> [YOUR OBJECTIVE]: Using the listing below, say how many of its lines hold "degrees". Offer nothing beyond the number.

= = = = = = =

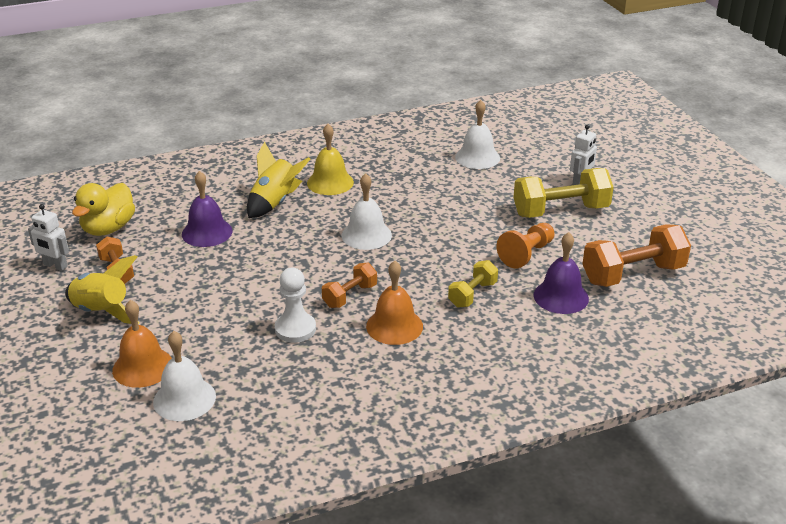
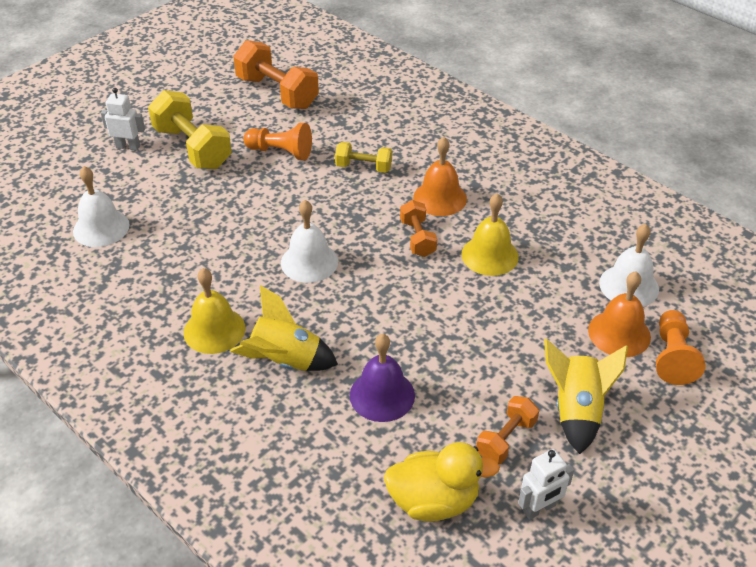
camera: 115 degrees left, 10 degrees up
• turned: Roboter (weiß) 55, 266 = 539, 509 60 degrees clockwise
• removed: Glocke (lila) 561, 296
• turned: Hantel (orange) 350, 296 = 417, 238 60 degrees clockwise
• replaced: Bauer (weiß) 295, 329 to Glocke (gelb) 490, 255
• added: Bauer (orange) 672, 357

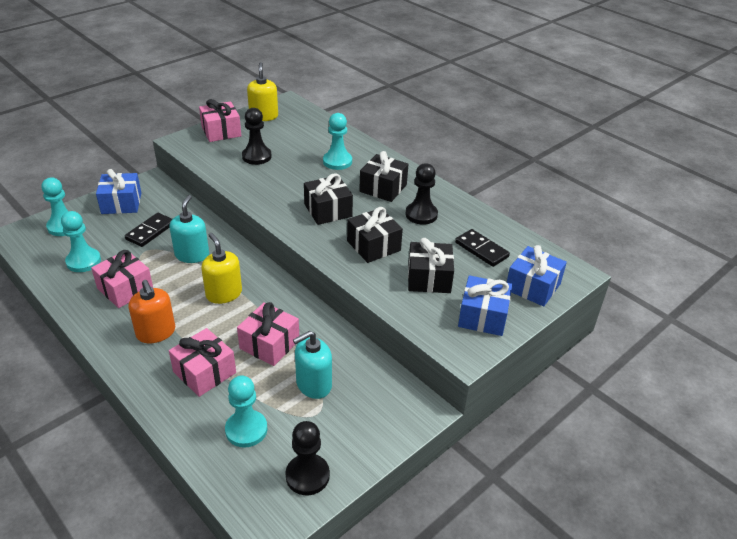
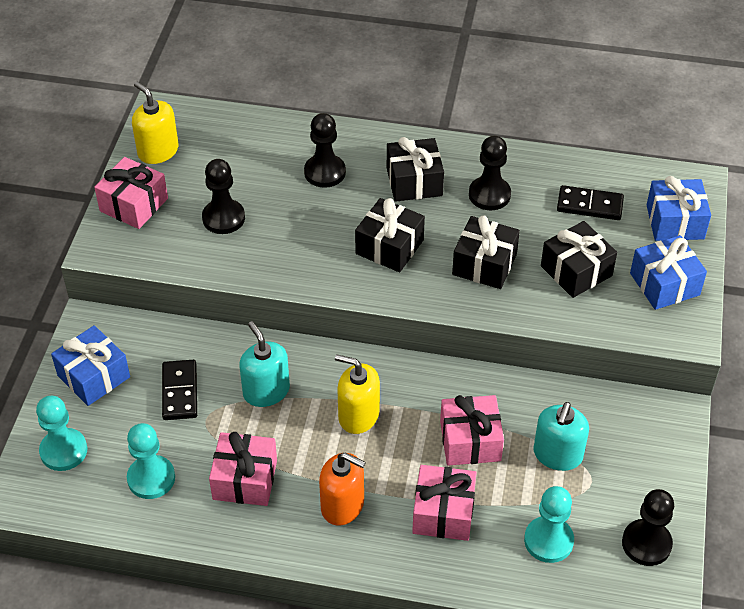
camera: 35 degrees left, 10 degrees up
• recoloured: Bauer (türkis) 337, 161 to Bauer (schwarz) 325, 172

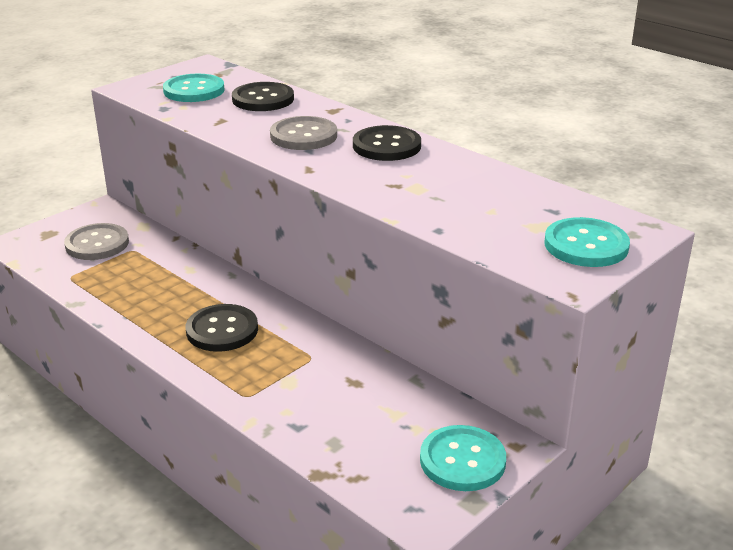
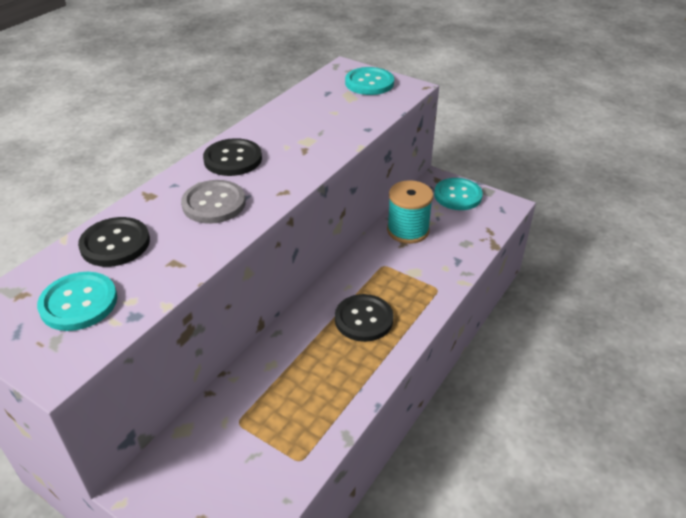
camera: 100 degrees left, 10 degrees up
• removed: Knopf (grau) 97, 244
• added: Garnrolle (türkis) 408, 230

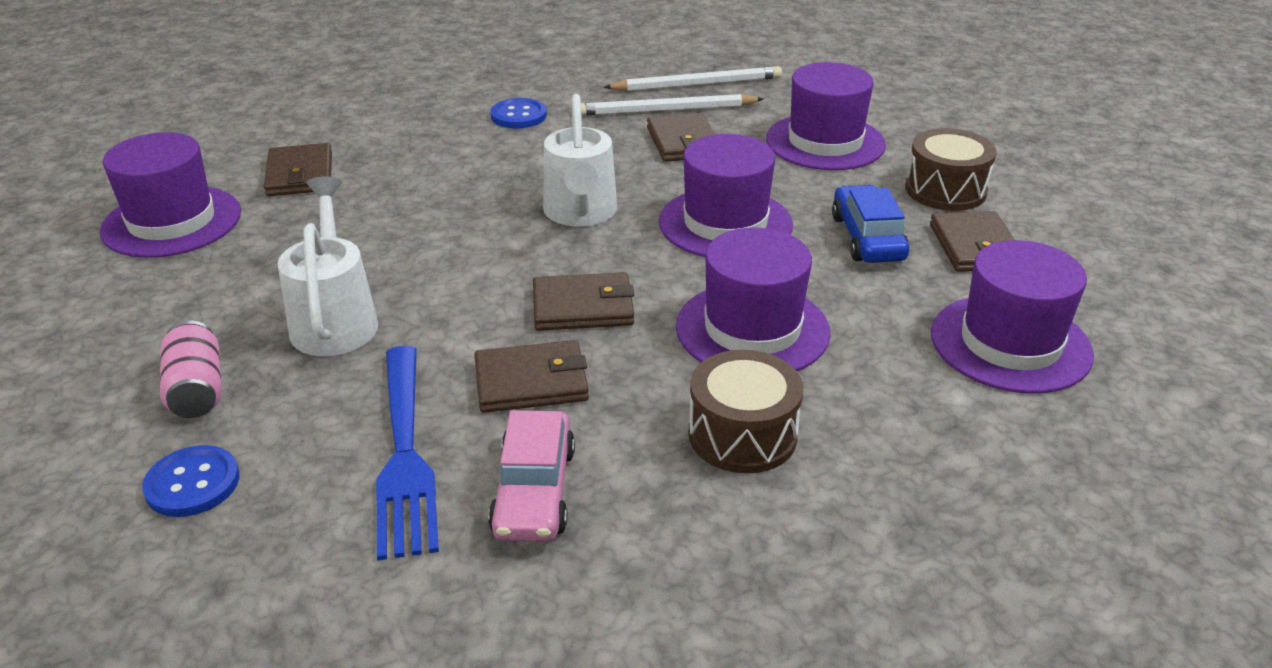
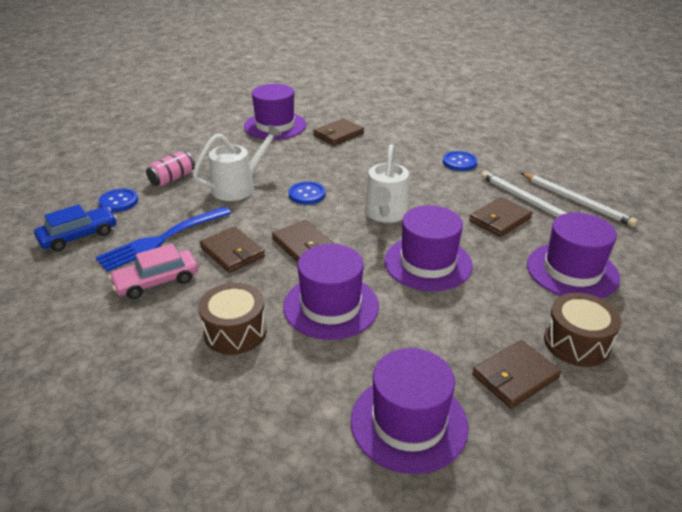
camera: 60 degrees right, 0 degrees up
• turned: Gießkanne (weiß) 580, 214 = 385, 214 45 degrees counterclockwise
• moved: Auto (blau) 867, 238 to 79, 236
• added: Knopf (blau) 307, 194

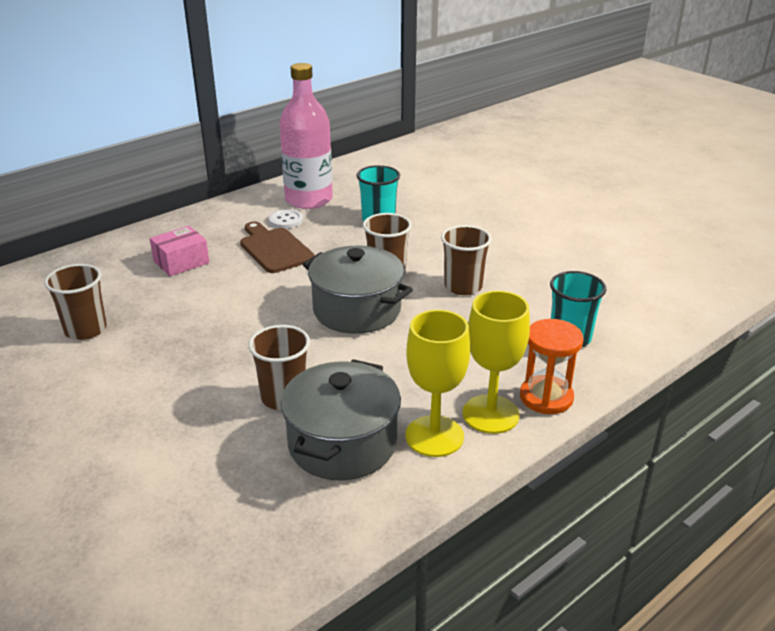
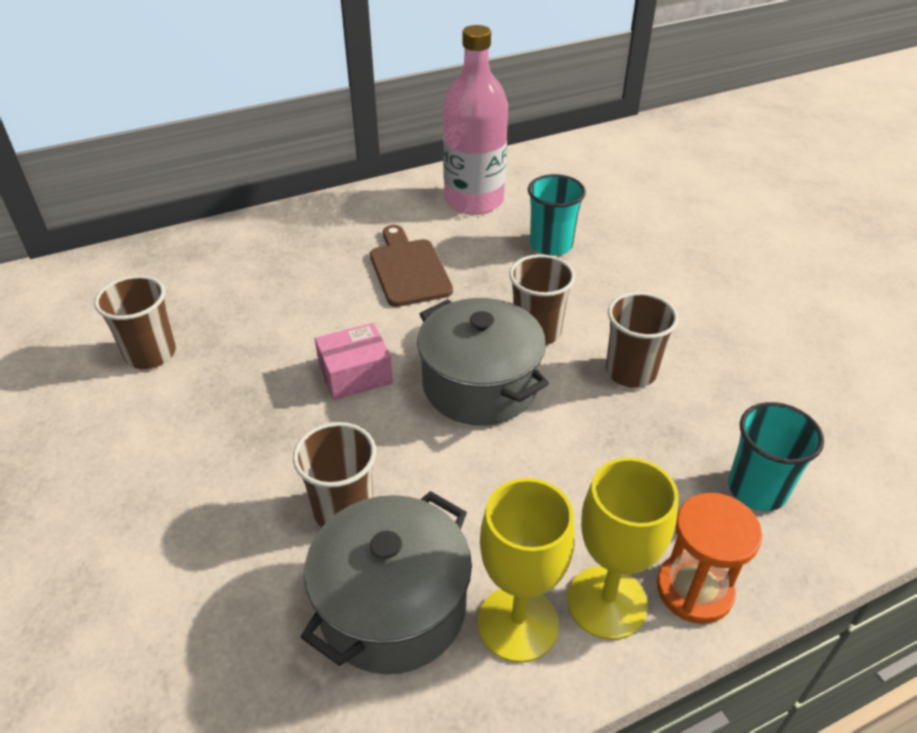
camera: 15 degrees right, 10 degrees up
• removed: Knopf (weiß) 286, 220
• moved: Schachtel (rosa) 181, 262 to 355, 374

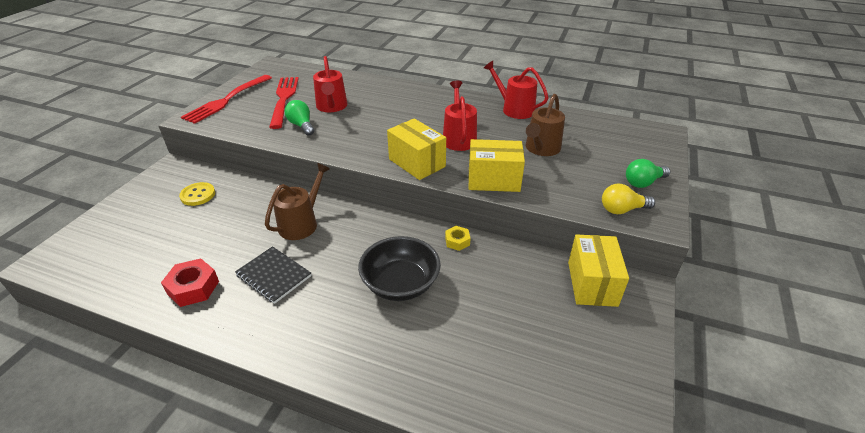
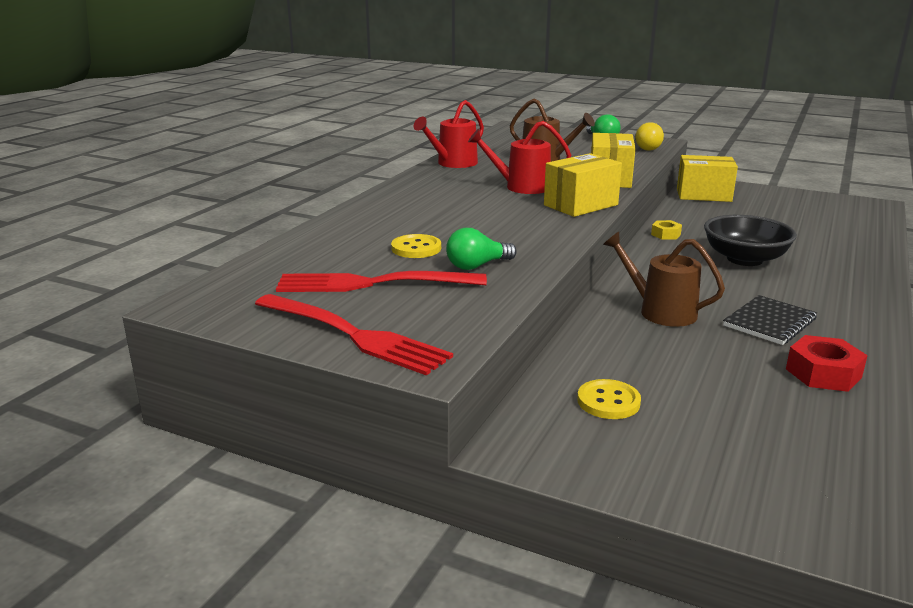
camera: 85 degrees left, 15 degrees down
• replaced: Gießkanne (rot) 332, 107 to Knopf (gelb) 416, 248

= = = = = = =

> [ANSWER SECTION]: 9